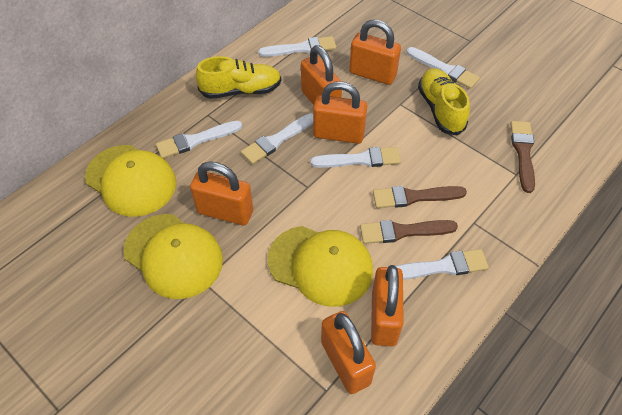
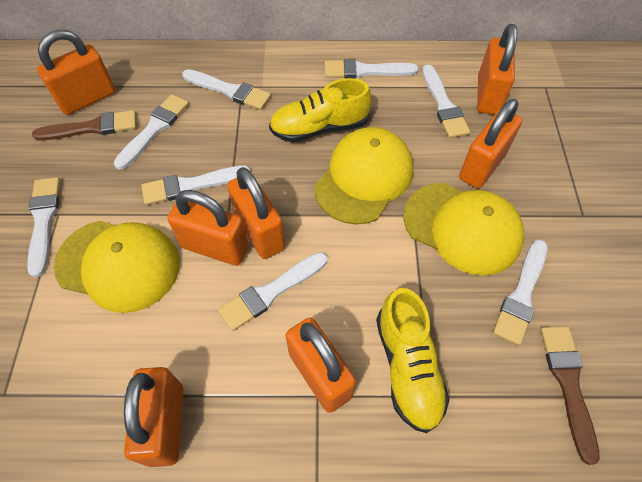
brown brush: 3 -> 2
orange padlock: 6 -> 7
white brush: 6 -> 8

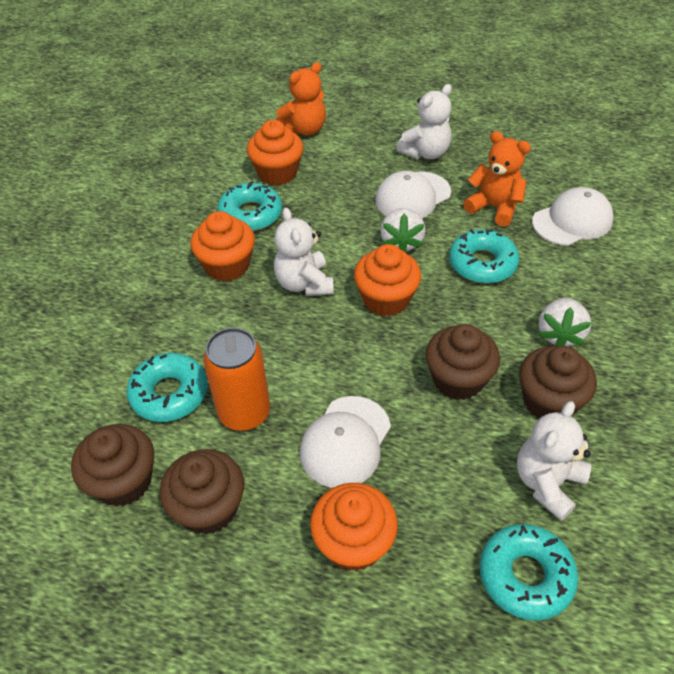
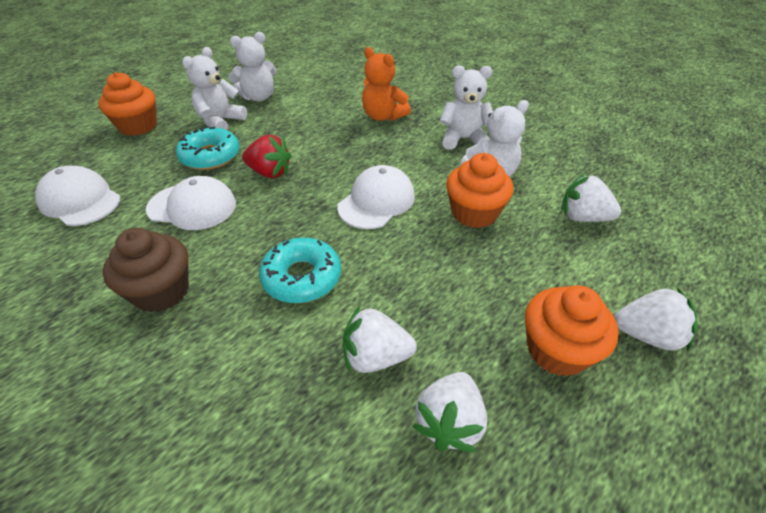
brown cupcake: 4 -> 1
orange can: 1 -> 0
orange cupcake: 4 -> 3
orange teddy bear: 2 -> 1
red strawberry: 0 -> 1
turquoise donut: 4 -> 2
white strawberry: 2 -> 4
white teddy bear: 3 -> 4

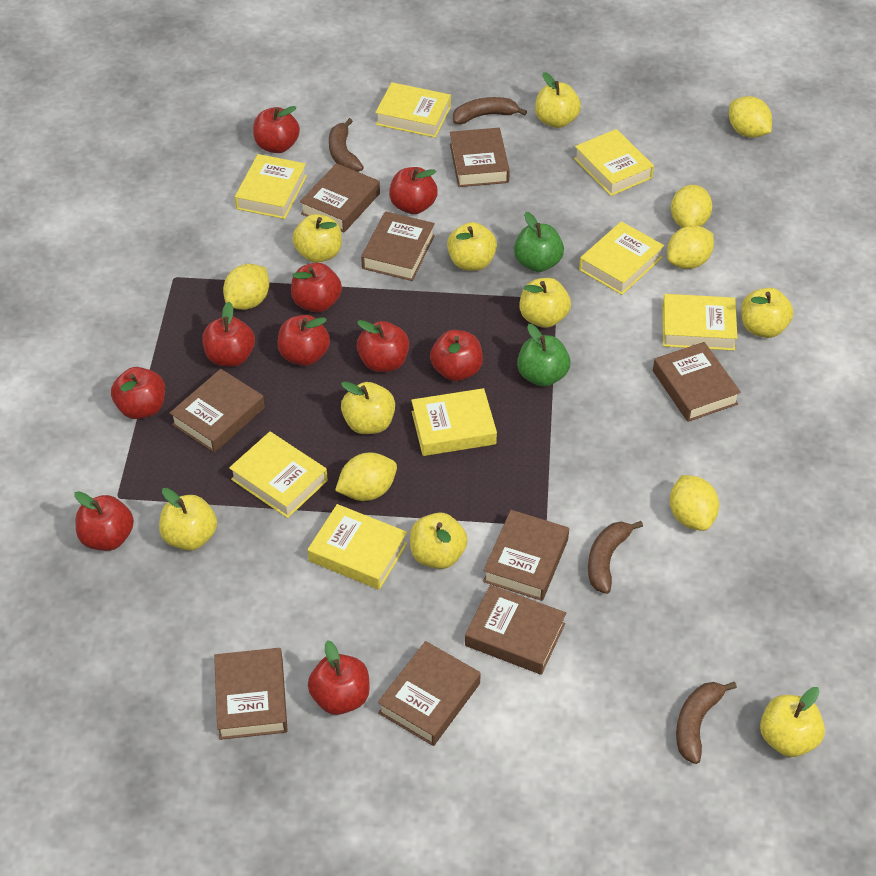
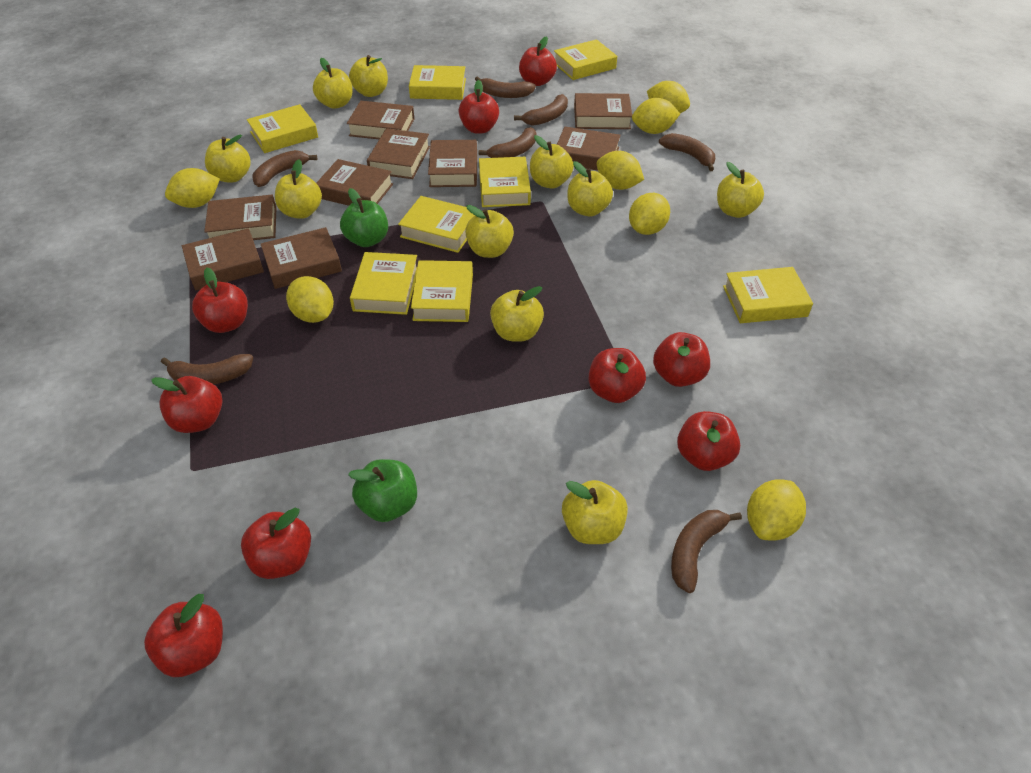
brown banana: 4 -> 7
red apple: 10 -> 9
yellow apple: 9 -> 10
yellow lemon: 6 -> 7

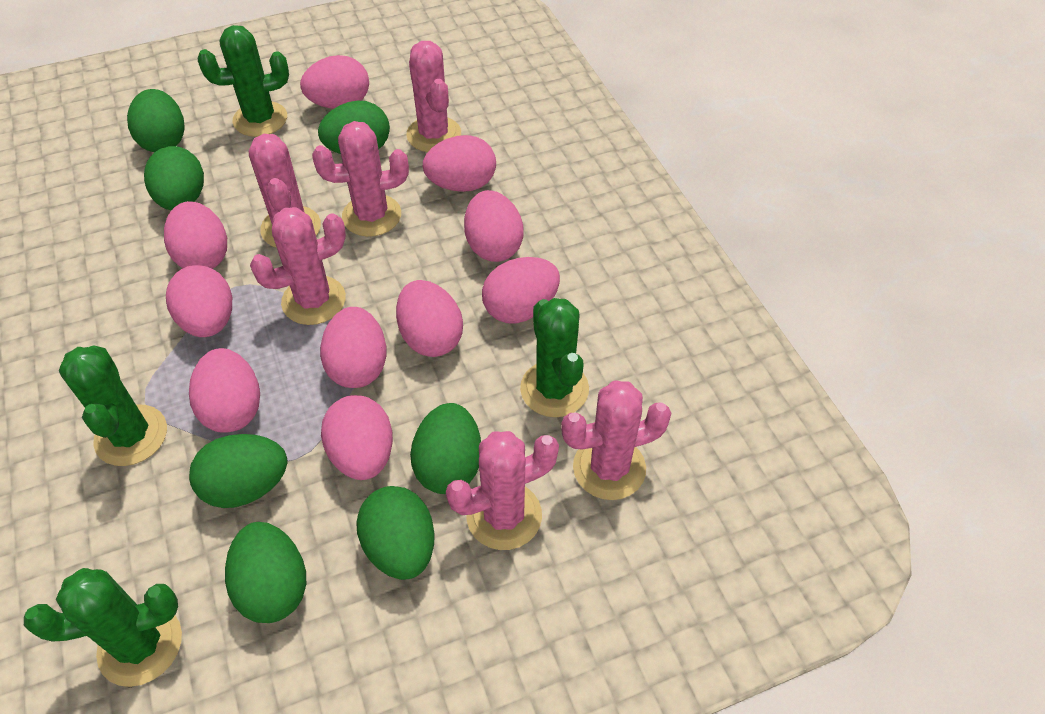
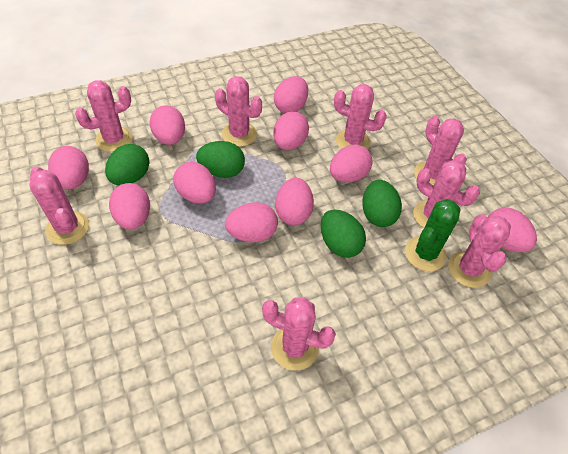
green cactus: 4 -> 1
green egg: 7 -> 4
pink cactus: 6 -> 8

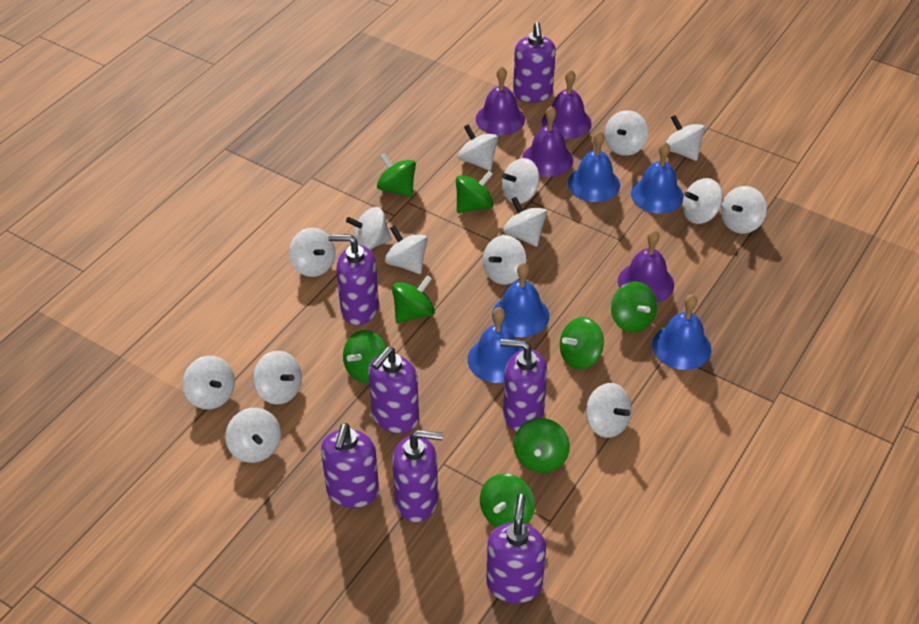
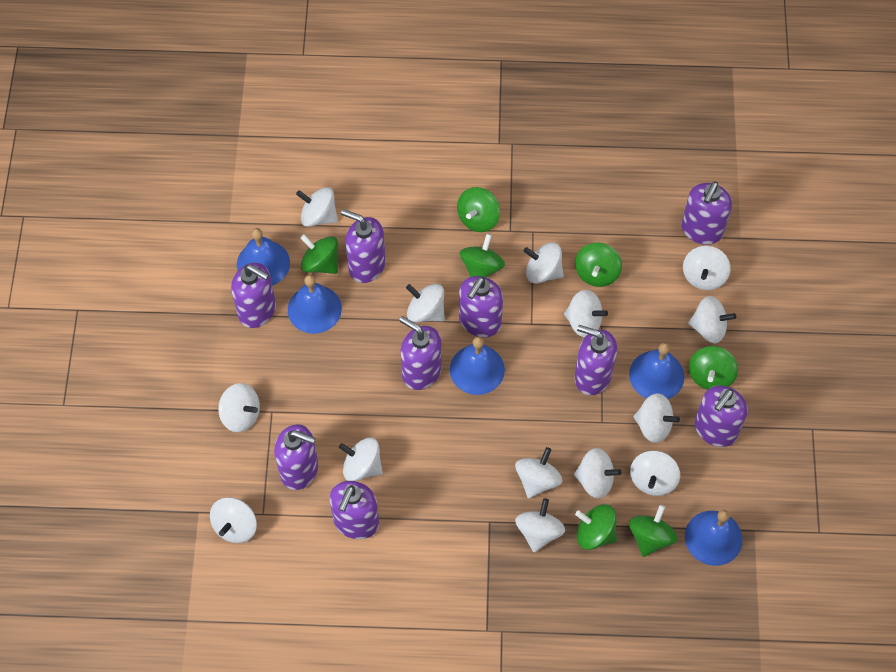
green spinning top: 8 -> 7
purple bell: 4 -> 0
purple soap dispenser: 7 -> 9
white spinning top: 15 -> 14

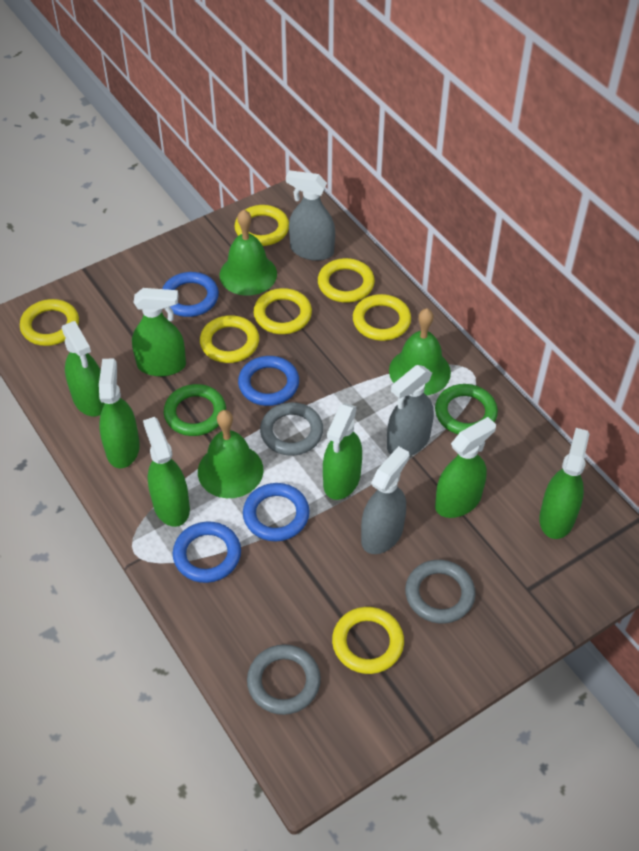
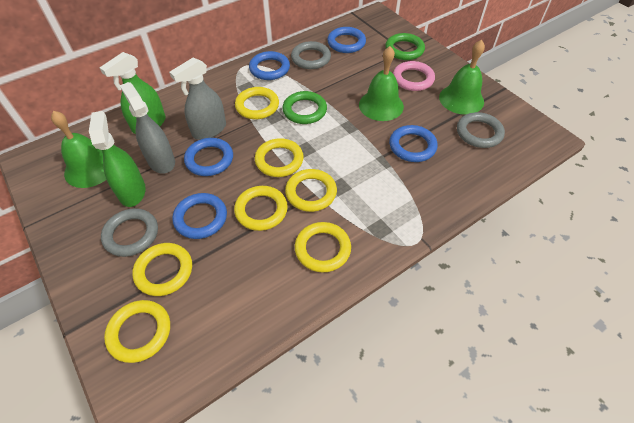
blue ring: 4 -> 5
green spray bottle: 7 -> 2
grey spray bottle: 3 -> 2
pink ring: 0 -> 1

▸ DIRECTIONS FOR THIS TASK:
Give back the material above exactly, with each picture removed.

▸ RESPONSE TO THE EXERCISE:
brown brush: 3 -> 2
orange padlock: 6 -> 7
white brush: 6 -> 8

brown cupcake: 4 -> 1
orange can: 1 -> 0
orange cupcake: 4 -> 3
orange teddy bear: 2 -> 1
red strawberry: 0 -> 1
turquoise donut: 4 -> 2
white strawberry: 2 -> 4
white teddy bear: 3 -> 4

brown banana: 4 -> 7
red apple: 10 -> 9
yellow apple: 9 -> 10
yellow lemon: 6 -> 7

green cactus: 4 -> 1
green egg: 7 -> 4
pink cactus: 6 -> 8

green spinning top: 8 -> 7
purple bell: 4 -> 0
purple soap dispenser: 7 -> 9
white spinning top: 15 -> 14

blue ring: 4 -> 5
green spray bottle: 7 -> 2
grey spray bottle: 3 -> 2
pink ring: 0 -> 1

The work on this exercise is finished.